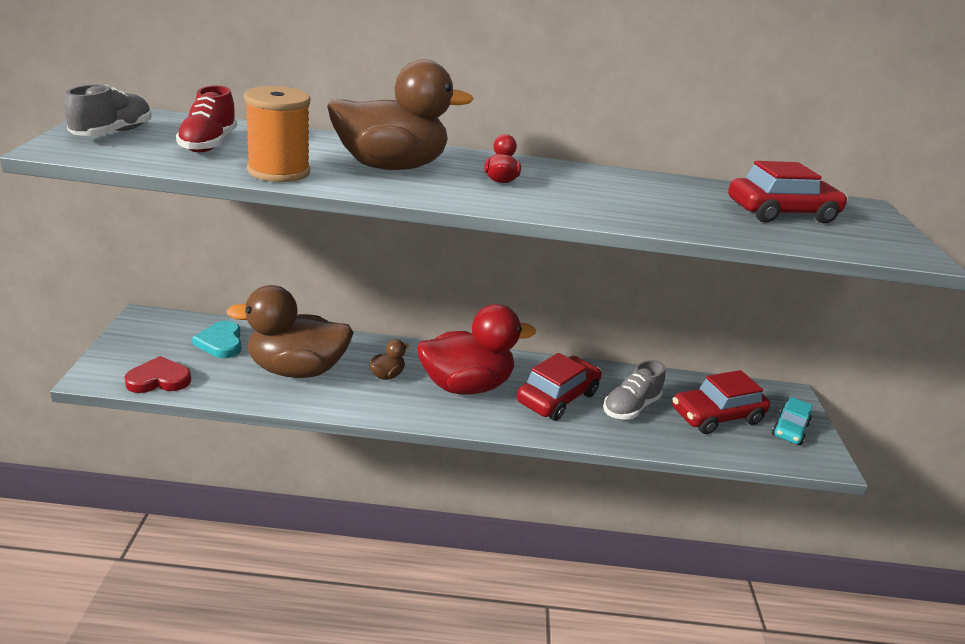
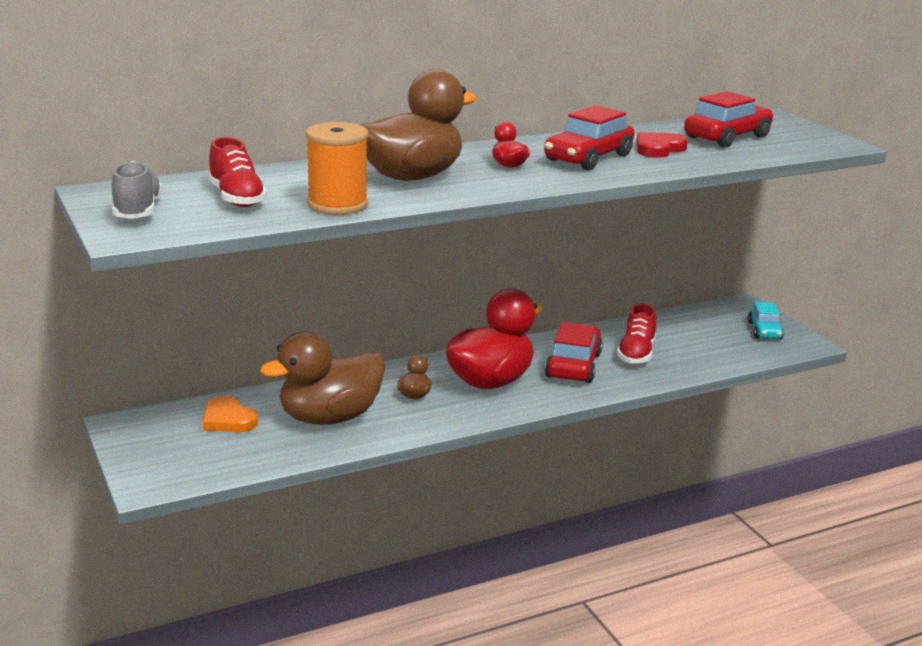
camera: 25 degrees left, 5 degrees down
(159, 379) = (212, 468): red heart -> red heart (658, 149)
(221, 343) = (228, 419): turquoise heart -> orange heart
(630, 407) = (636, 353): grey shoe -> red shoe
(716, 416) = (705, 338): red car -> red car (588, 158)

────────────────

> What is being asked: Set down the records exactly, without the pictures.

> Result of the exercise:
camera: 25 degrees left, 5 degrees down
(159, 379) = (212, 468): red heart -> red heart (658, 149)
(221, 343) = (228, 419): turquoise heart -> orange heart
(630, 407) = (636, 353): grey shoe -> red shoe
(716, 416) = (705, 338): red car -> red car (588, 158)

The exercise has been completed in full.